ABOUT THIS EXERCISE: What you need to produce from the material below is an exact transcription of the lines from the one with "turquoise mug [300,311,361,377]" through the one with "turquoise capsule [472,194,509,215]", both included, and no other line.

↓↓↓

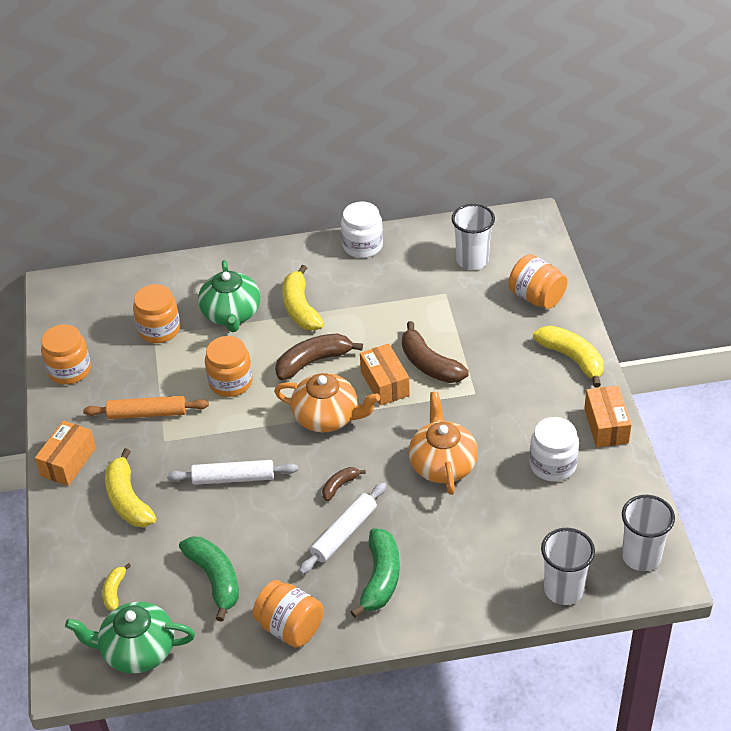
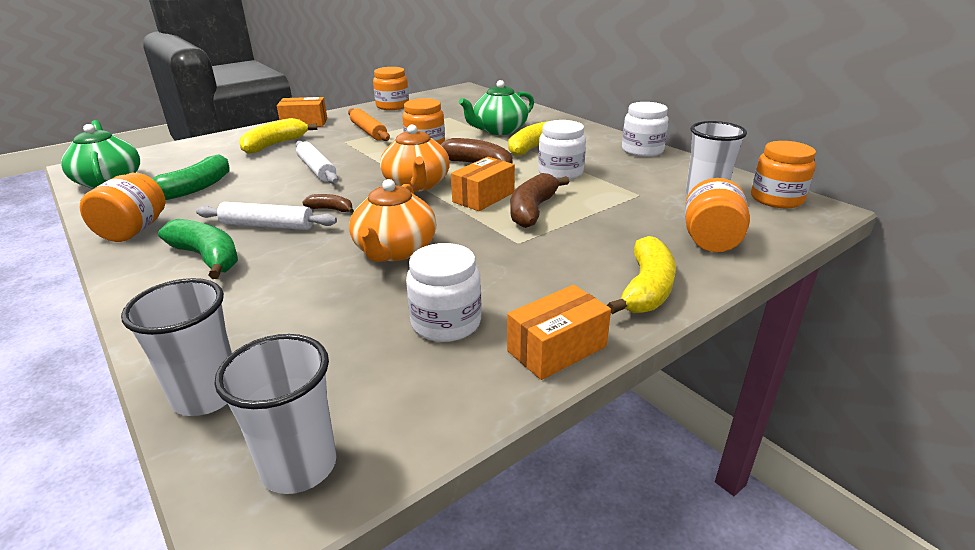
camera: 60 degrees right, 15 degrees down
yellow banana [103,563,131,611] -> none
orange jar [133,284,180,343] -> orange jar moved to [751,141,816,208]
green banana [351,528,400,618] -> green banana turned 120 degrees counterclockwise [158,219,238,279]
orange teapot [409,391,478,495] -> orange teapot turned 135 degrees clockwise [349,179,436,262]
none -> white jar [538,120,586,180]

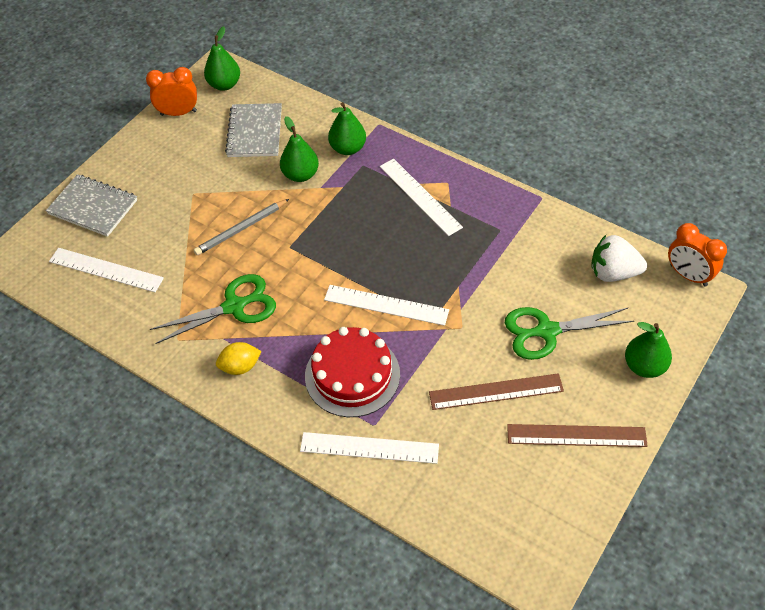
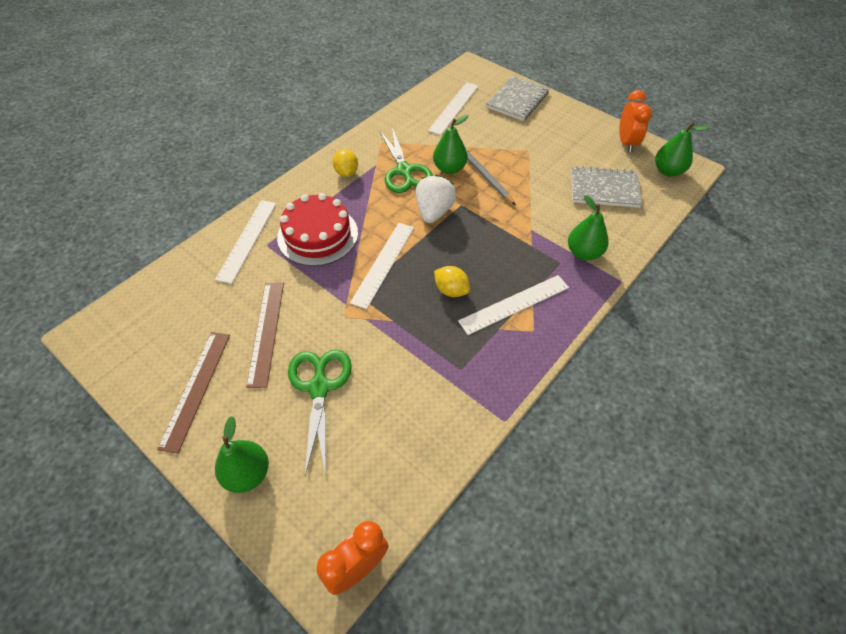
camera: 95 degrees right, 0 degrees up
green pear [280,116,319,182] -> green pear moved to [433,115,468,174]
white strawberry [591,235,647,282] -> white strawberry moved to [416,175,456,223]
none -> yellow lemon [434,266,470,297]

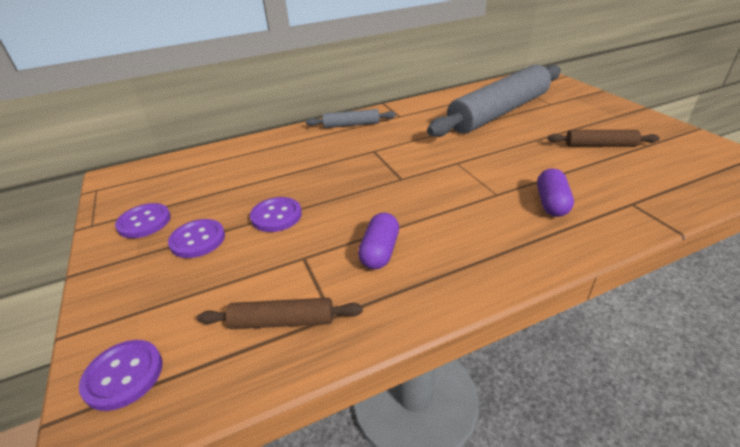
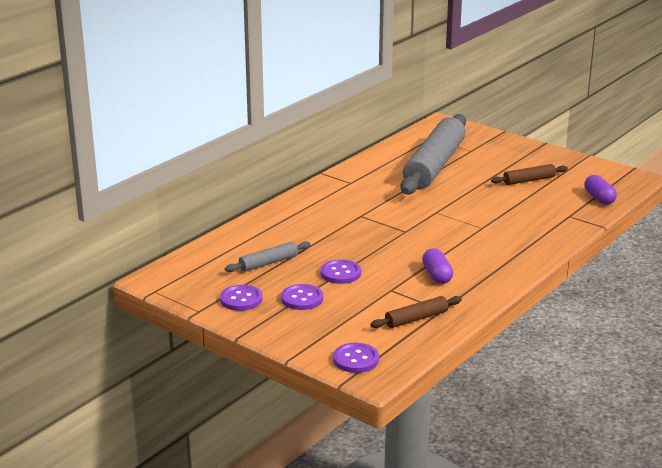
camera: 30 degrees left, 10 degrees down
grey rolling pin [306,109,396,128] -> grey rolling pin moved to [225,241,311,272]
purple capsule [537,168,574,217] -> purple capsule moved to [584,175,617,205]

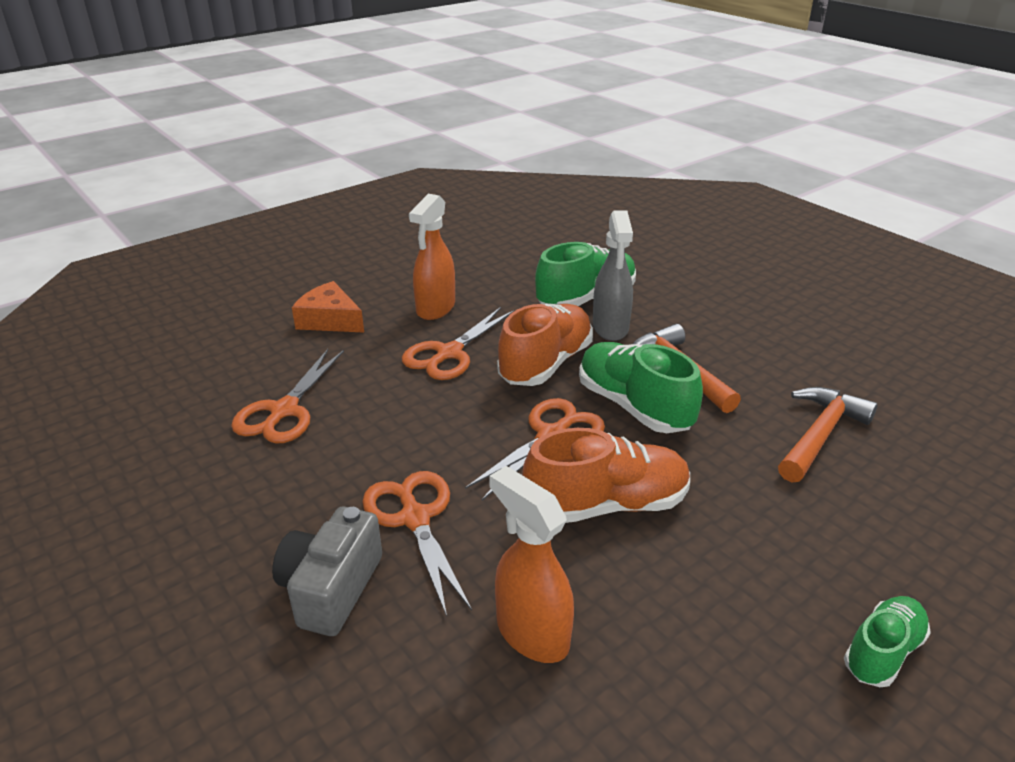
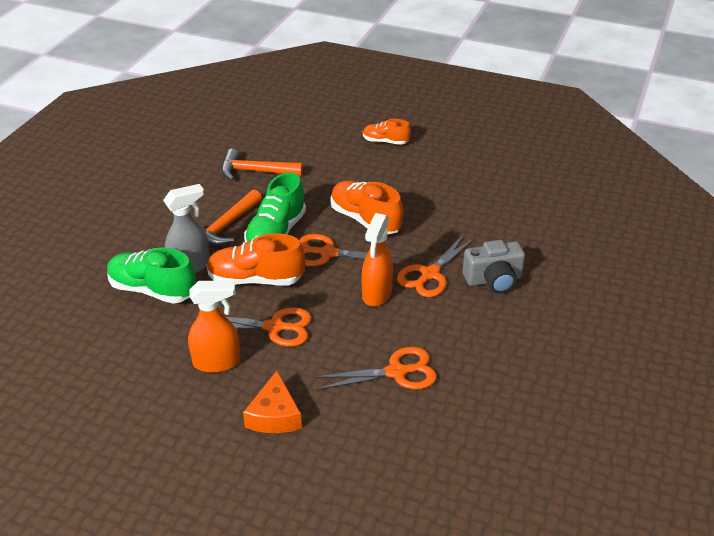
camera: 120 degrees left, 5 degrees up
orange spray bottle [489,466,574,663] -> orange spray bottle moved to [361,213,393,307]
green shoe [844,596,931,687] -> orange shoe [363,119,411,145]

↑↑↑
↓↓↓

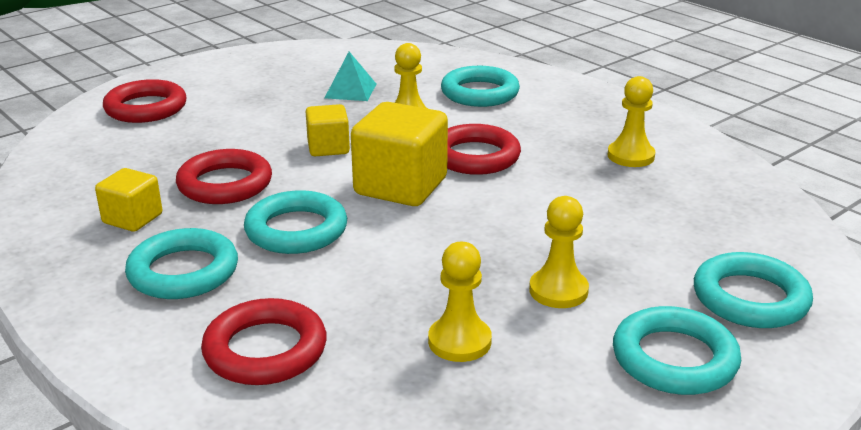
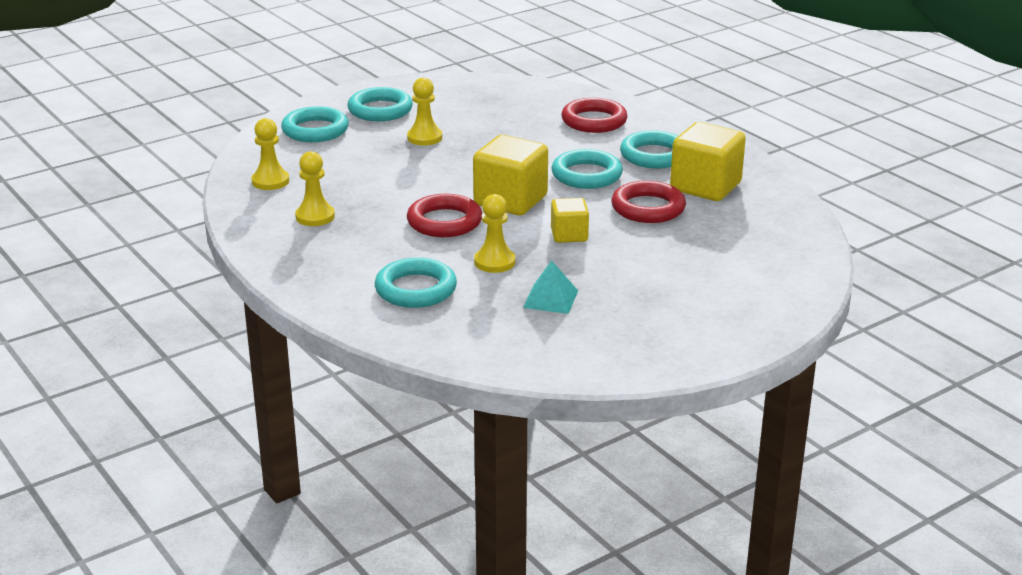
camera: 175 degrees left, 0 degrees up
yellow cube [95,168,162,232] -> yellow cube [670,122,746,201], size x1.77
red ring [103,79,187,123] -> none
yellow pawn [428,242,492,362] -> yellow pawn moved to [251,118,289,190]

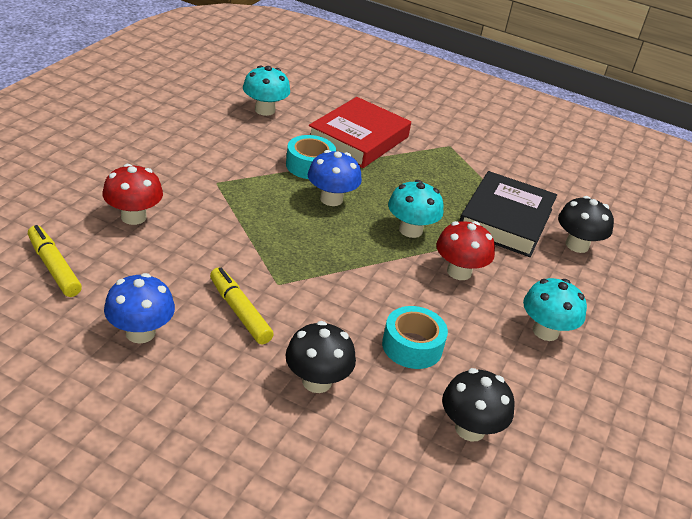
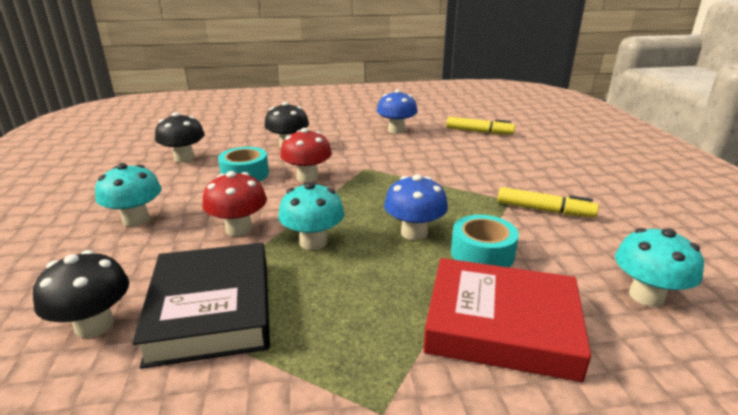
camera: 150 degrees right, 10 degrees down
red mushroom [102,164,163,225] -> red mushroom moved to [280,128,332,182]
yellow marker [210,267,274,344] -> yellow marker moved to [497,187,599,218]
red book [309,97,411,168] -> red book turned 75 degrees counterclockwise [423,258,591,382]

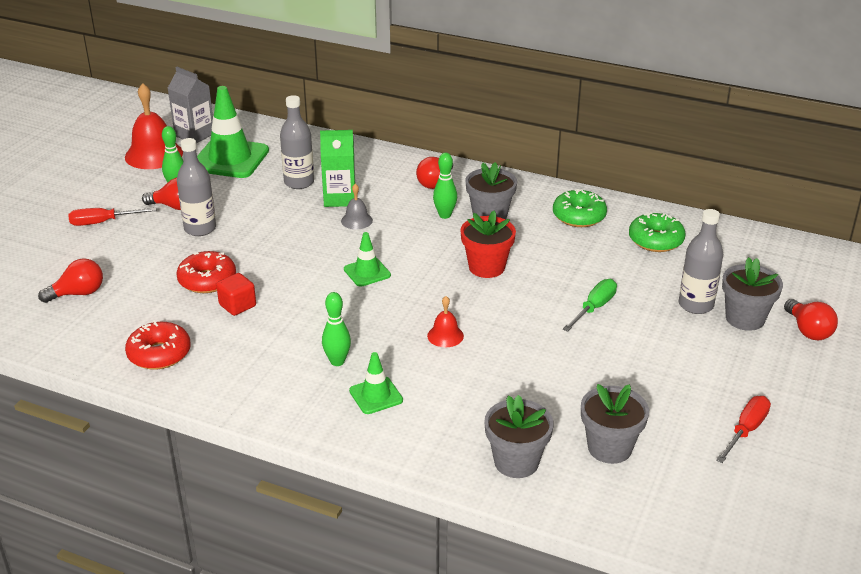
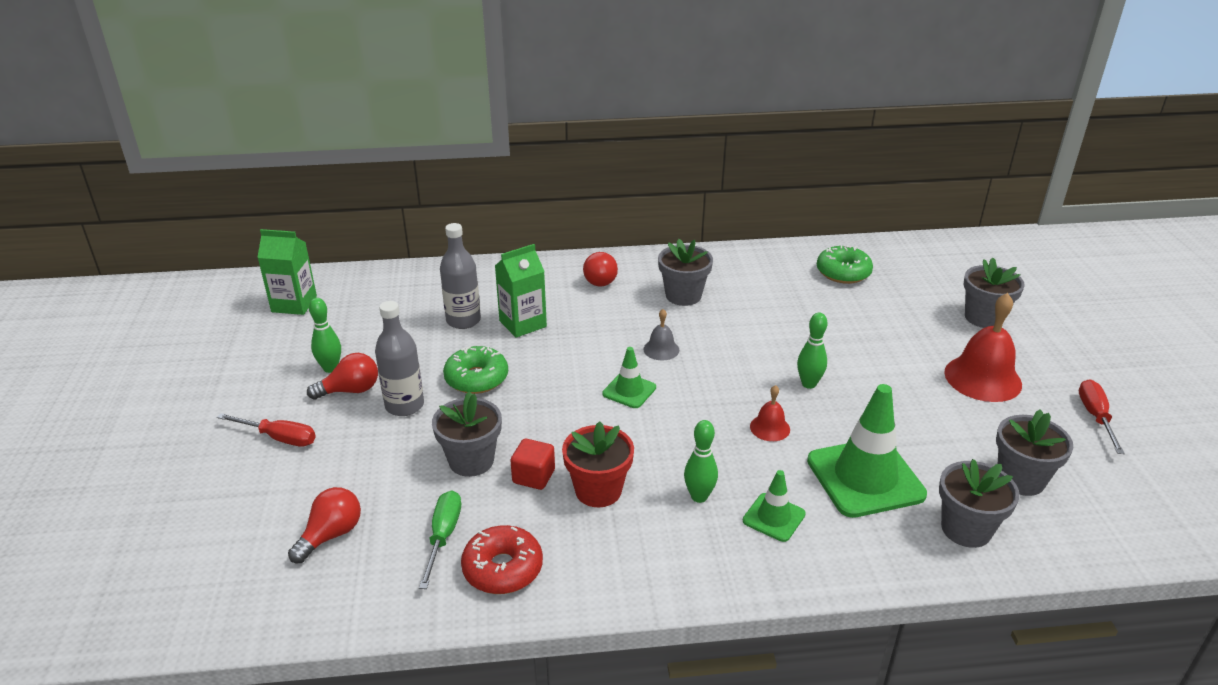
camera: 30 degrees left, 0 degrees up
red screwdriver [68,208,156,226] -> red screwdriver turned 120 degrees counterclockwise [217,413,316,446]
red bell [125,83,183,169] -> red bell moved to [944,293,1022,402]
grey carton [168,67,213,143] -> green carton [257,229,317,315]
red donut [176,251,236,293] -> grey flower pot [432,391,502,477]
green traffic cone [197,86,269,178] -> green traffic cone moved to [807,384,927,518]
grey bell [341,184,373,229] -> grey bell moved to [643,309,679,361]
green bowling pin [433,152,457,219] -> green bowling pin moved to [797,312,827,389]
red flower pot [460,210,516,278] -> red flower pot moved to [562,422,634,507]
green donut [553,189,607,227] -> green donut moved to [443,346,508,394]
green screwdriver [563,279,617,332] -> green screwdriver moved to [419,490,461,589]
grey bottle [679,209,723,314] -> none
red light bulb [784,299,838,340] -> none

↑↑↑
↓↓↓

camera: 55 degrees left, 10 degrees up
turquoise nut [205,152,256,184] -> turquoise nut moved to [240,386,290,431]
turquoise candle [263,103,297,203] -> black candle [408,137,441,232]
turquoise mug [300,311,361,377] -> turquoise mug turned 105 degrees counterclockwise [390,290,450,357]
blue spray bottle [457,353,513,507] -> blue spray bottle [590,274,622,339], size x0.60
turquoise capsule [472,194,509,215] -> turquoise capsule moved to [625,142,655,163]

↑↑↑

ANSWER TO THE PROBLEM:
turquoise mug [300,311,361,377] -> turquoise mug turned 105 degrees counterclockwise [390,290,450,357]
blue spray bottle [457,353,513,507] -> blue spray bottle [590,274,622,339], size x0.60
turquoise capsule [472,194,509,215] -> turquoise capsule moved to [625,142,655,163]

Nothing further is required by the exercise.